#### What the exercise asks:
Locate every row below that contains the string "triangle", treating uppercase and lowercase as different, and copy each of those rows.

#### Data items:
____________

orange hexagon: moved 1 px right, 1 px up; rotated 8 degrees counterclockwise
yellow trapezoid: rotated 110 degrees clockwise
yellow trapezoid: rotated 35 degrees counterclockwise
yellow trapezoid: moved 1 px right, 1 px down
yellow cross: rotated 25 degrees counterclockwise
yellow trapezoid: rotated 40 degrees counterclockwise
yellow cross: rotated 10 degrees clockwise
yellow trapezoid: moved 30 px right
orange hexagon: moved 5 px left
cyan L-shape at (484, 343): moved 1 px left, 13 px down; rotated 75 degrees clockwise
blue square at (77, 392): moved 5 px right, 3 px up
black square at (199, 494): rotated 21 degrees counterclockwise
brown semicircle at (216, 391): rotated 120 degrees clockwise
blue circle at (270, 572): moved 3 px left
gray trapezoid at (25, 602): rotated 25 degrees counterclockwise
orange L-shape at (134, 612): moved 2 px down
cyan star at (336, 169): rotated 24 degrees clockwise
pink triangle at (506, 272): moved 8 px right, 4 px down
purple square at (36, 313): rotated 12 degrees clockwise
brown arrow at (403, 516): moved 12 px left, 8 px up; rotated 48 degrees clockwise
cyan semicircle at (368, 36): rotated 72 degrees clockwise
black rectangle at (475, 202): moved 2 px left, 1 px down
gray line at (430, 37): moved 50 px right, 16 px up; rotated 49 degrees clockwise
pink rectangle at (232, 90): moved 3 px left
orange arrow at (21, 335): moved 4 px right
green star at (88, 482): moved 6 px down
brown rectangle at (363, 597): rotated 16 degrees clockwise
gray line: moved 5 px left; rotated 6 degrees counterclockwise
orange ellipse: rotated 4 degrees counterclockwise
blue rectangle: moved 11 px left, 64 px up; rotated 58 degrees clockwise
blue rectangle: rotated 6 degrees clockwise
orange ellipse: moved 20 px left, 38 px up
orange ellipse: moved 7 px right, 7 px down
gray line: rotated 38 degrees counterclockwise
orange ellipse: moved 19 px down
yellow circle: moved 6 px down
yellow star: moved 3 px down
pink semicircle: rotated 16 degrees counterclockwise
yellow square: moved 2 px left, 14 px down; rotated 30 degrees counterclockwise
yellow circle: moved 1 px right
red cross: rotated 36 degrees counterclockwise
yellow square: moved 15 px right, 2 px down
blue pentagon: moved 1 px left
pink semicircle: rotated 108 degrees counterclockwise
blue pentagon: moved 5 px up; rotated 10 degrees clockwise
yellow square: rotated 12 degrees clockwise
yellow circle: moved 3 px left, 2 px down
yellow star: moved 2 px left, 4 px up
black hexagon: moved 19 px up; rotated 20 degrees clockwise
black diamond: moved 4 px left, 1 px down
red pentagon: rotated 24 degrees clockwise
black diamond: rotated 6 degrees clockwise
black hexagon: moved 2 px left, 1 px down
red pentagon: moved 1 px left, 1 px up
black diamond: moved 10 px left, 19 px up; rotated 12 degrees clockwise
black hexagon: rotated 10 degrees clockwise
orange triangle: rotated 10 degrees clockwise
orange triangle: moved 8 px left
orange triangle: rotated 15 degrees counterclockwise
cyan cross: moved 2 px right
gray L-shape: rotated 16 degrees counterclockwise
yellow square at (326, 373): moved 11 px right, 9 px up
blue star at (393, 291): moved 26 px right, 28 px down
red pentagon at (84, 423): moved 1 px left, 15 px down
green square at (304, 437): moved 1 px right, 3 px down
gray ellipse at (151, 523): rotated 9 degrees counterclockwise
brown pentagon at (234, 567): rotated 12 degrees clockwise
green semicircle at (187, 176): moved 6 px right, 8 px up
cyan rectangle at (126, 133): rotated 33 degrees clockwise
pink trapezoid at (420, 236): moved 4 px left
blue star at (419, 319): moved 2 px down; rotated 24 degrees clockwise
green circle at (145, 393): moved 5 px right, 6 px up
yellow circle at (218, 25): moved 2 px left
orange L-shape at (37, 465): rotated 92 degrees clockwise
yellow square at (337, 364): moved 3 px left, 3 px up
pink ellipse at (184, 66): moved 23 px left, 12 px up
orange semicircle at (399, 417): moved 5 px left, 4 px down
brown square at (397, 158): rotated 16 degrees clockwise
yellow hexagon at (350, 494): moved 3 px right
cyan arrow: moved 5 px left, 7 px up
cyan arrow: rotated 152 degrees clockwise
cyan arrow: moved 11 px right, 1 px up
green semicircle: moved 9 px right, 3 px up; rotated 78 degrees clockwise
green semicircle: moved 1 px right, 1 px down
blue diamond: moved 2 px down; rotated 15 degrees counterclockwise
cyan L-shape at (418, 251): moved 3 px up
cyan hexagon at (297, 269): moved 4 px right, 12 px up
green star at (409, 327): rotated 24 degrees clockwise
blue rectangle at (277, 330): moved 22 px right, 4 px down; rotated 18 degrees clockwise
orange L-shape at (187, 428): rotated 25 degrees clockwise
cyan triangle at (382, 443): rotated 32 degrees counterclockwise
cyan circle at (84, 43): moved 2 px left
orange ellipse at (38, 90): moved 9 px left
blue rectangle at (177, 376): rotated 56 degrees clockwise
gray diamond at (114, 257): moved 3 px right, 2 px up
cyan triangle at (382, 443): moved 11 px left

____________

#### Output below:
pink triangle at (506, 272): moved 8 px right, 4 px down
orange triangle: rotated 10 degrees clockwise
orange triangle: moved 8 px left
orange triangle: rotated 15 degrees counterclockwise
cyan triangle at (382, 443): rotated 32 degrees counterclockwise
cyan triangle at (382, 443): moved 11 px left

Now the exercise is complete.